→ **What the task requires**: Both the line below containing "appeared: tambour [gris]" and the line containing "spun: casque audio", along with every line between them, should be repeated exactly; no other line belongs in the answer.

→ **Source material**:
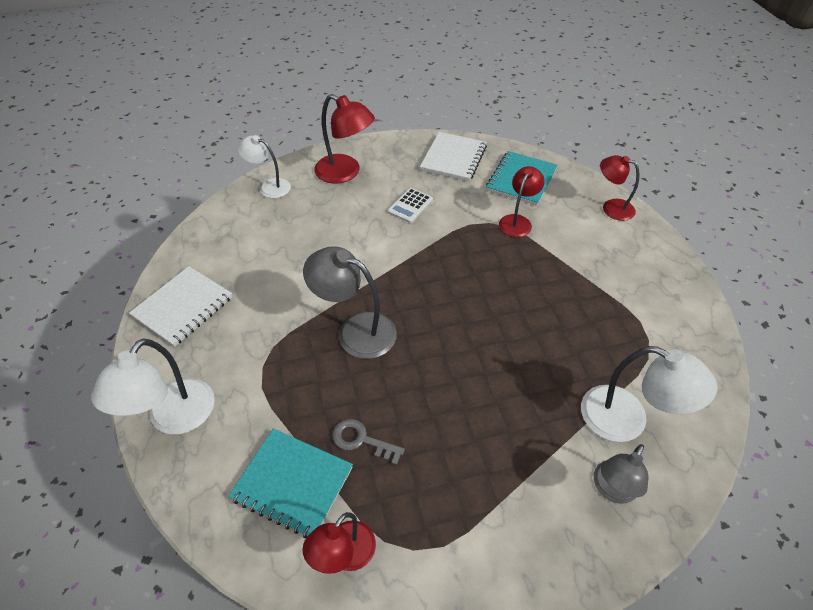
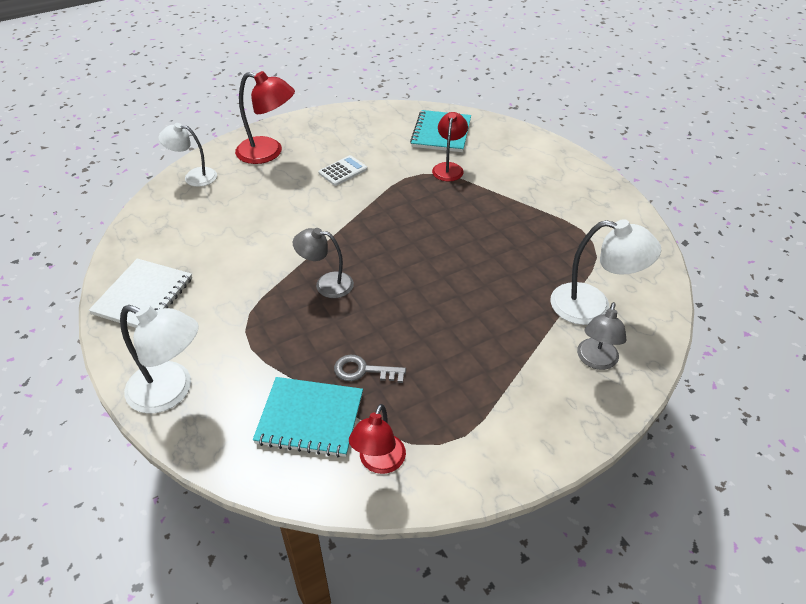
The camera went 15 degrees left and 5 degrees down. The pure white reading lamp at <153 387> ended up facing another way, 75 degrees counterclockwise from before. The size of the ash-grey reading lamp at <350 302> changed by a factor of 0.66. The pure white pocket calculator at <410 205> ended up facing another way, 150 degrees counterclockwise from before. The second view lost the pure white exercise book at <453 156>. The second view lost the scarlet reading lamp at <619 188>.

...

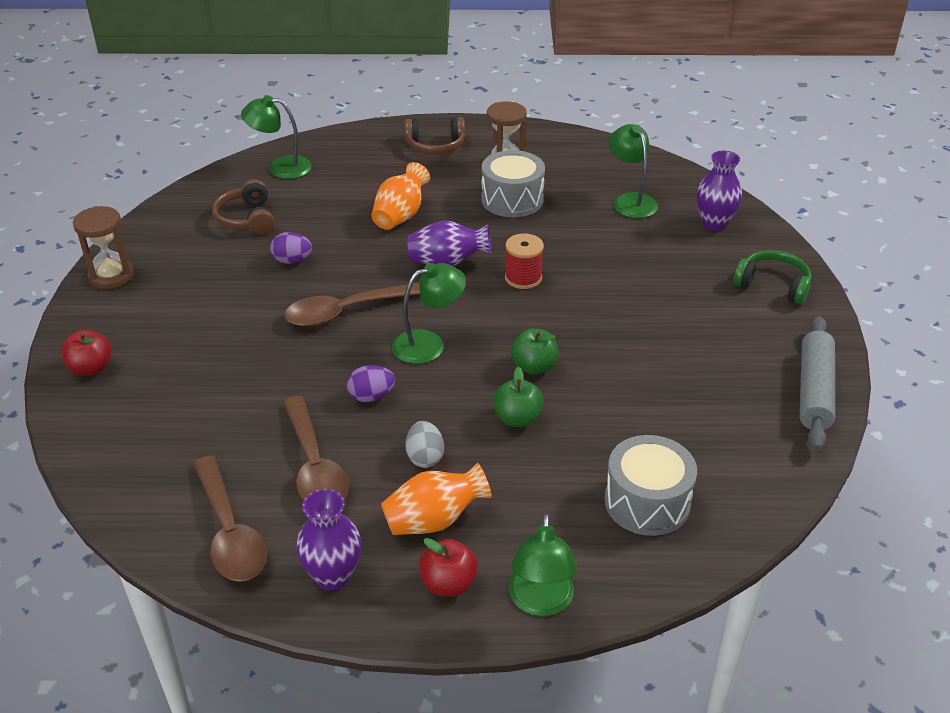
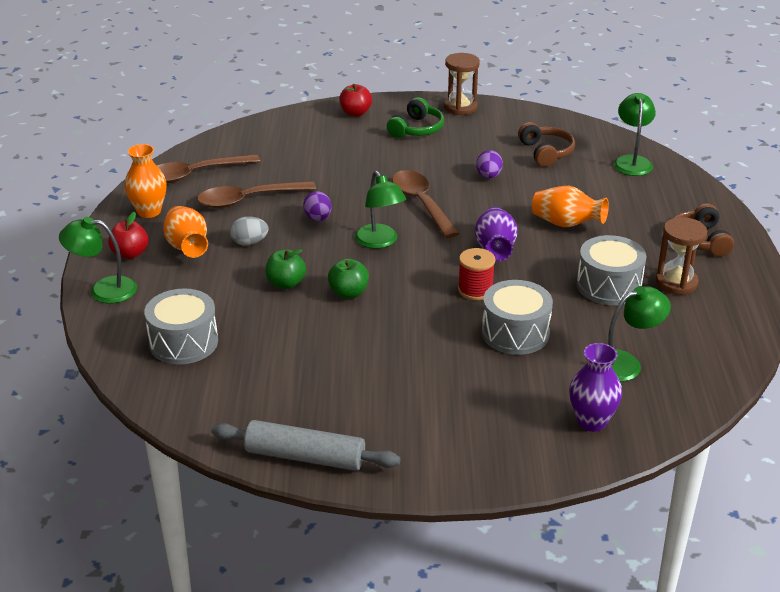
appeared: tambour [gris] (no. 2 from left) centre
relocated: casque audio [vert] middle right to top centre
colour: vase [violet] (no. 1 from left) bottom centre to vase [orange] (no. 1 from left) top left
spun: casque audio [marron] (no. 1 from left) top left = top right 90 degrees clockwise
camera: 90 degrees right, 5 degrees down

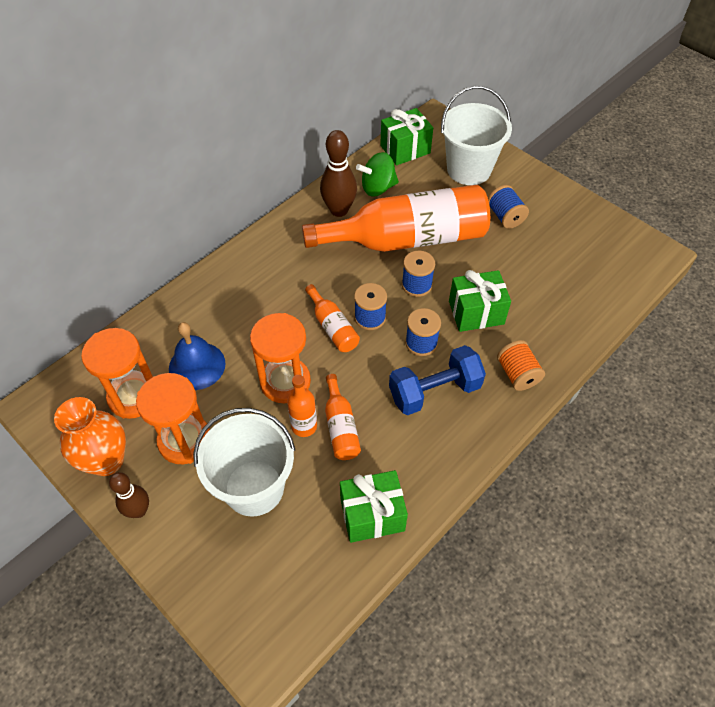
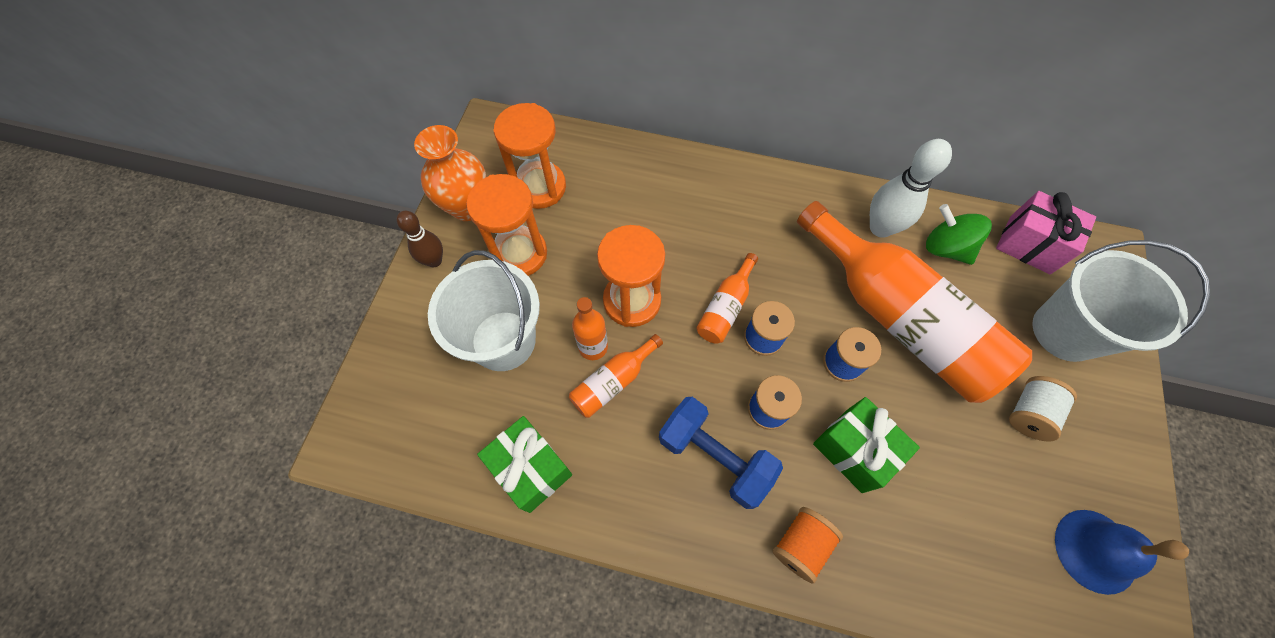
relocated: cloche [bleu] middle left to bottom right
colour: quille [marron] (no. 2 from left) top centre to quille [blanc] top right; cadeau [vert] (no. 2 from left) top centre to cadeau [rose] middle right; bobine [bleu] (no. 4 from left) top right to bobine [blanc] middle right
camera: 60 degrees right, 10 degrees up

→ **Expected output**:
appeared: tambour [gris] (no. 2 from left) centre
relocated: casque audio [vert] middle right to top centre
colour: vase [violet] (no. 1 from left) bottom centre to vase [orange] (no. 1 from left) top left
spun: casque audio [marron] (no. 1 from left) top left = top right 90 degrees clockwise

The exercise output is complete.